**About this task**
A faithful copy of the listing below is needed, with its pictures left out.

**Given records**

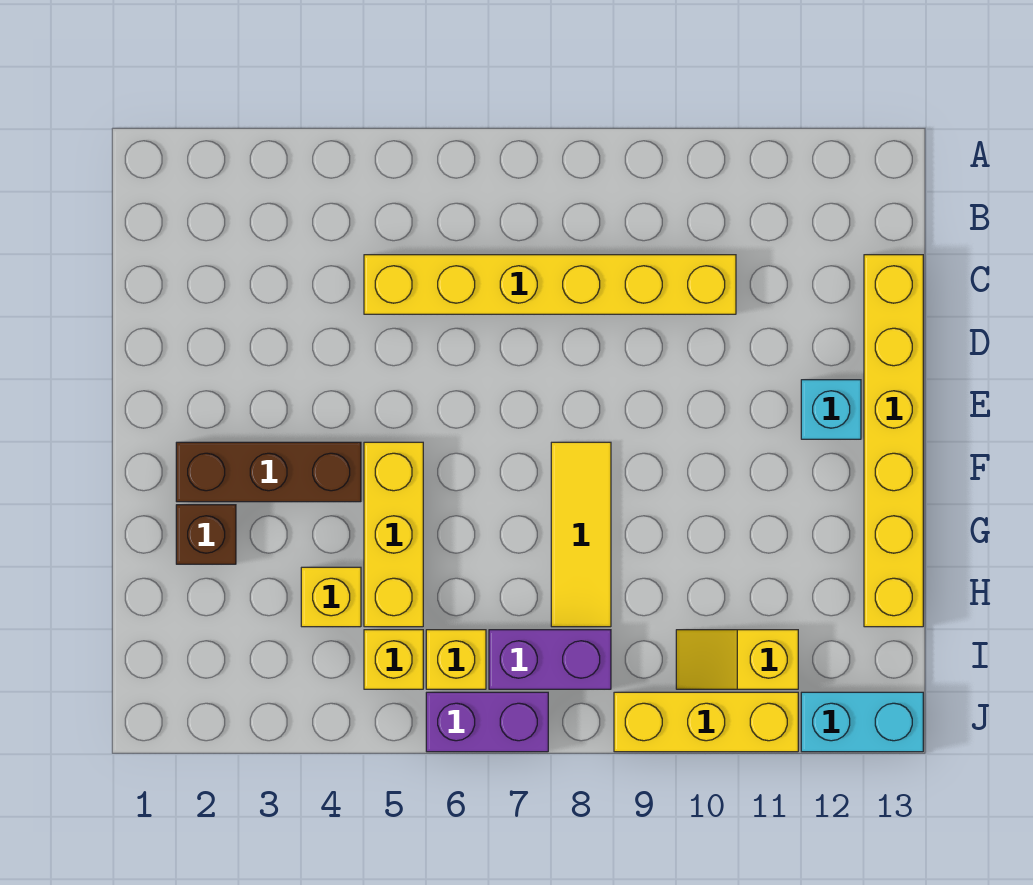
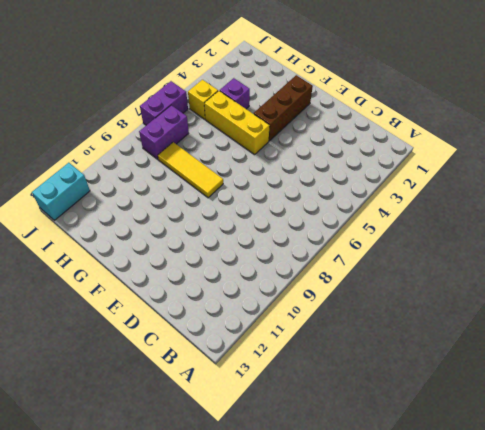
purple brick H4 level 1 -> yellow brick H4 level 1
none -> yellow brick C5:C10 level 1
none -> yellow brick C13:H13 level 1
none -> cyan brick E12 level 1

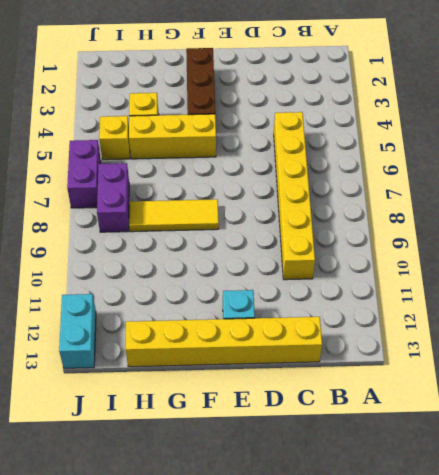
none -> brown brick G2 level 1
none -> yellow brick I6 level 1
none -> yellow slope I10:I11 level 1 top 11

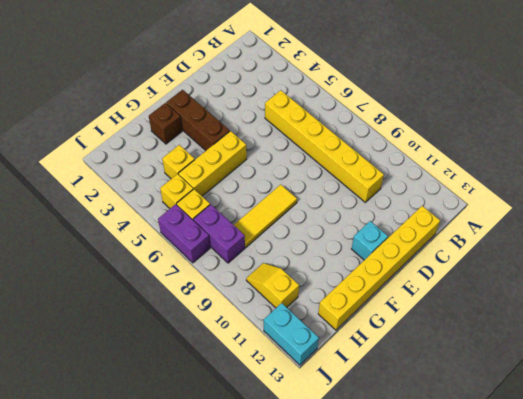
none -> yellow brick J9:J11 level 1

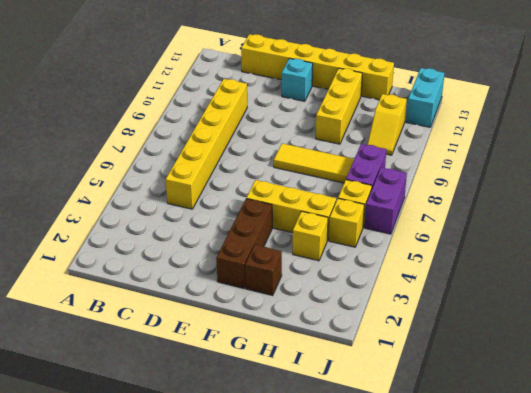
yellow brick G10:G12 level 1 -> yellow brick J9:J11 level 1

**Result**
purple brick H4 level 1 -> yellow brick H4 level 1
none -> yellow brick C5:C10 level 1
none -> yellow brick C13:H13 level 1
none -> cyan brick E12 level 1

none -> brown brick G2 level 1
none -> yellow brick I6 level 1
none -> yellow slope I10:I11 level 1 top 11

none -> yellow brick J9:J11 level 1

yellow brick G10:G12 level 1 -> yellow brick J9:J11 level 1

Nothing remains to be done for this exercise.